If an entry contains a picture, leave the picture out and reproduce everything else in the records below exactly.

***

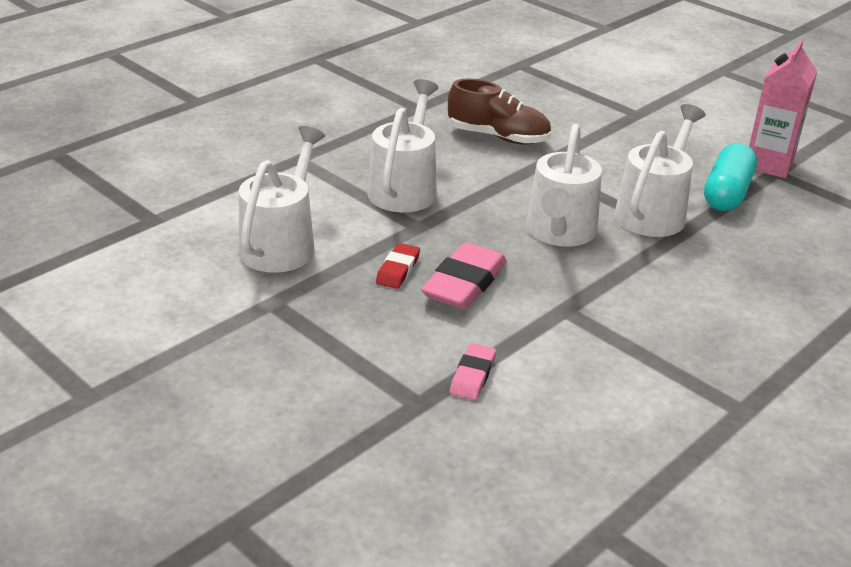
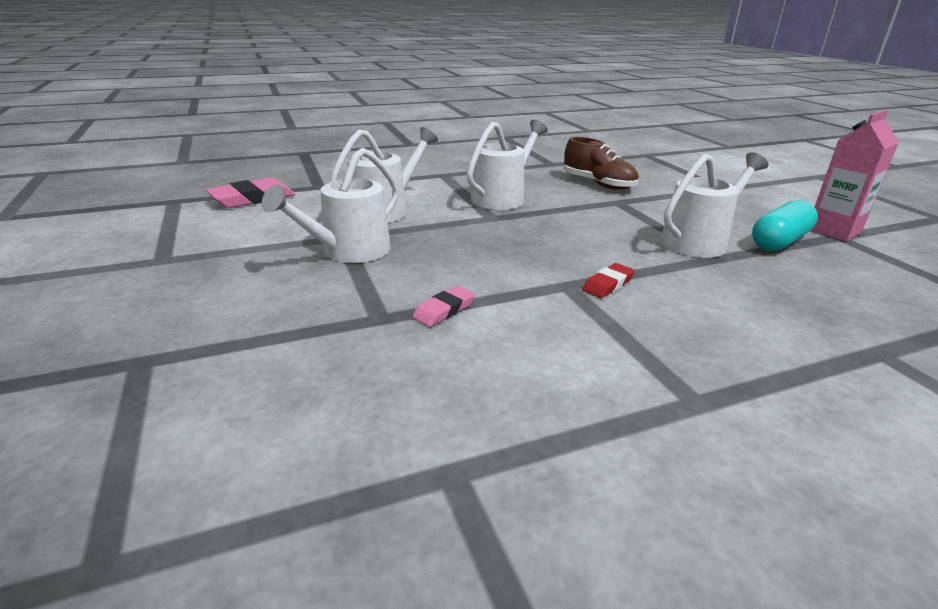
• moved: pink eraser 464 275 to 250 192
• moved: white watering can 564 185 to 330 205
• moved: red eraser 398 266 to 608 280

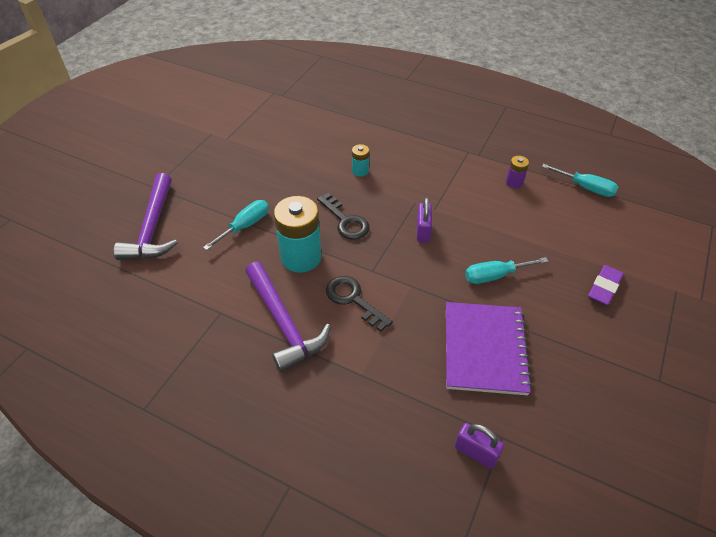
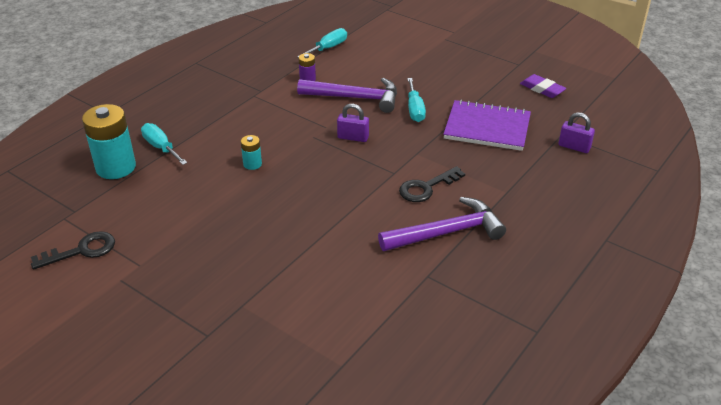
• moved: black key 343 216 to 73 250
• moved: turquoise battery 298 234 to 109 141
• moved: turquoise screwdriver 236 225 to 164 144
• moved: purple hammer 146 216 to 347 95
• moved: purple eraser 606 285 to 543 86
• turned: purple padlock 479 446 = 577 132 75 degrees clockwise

***

# Task answer
• moved: pink eraser 464 275 to 250 192
• moved: white watering can 564 185 to 330 205
• moved: red eraser 398 266 to 608 280

• moved: black key 343 216 to 73 250
• moved: turquoise battery 298 234 to 109 141
• moved: turquoise screwdriver 236 225 to 164 144
• moved: purple hammer 146 216 to 347 95
• moved: purple eraser 606 285 to 543 86
• turned: purple padlock 479 446 = 577 132 75 degrees clockwise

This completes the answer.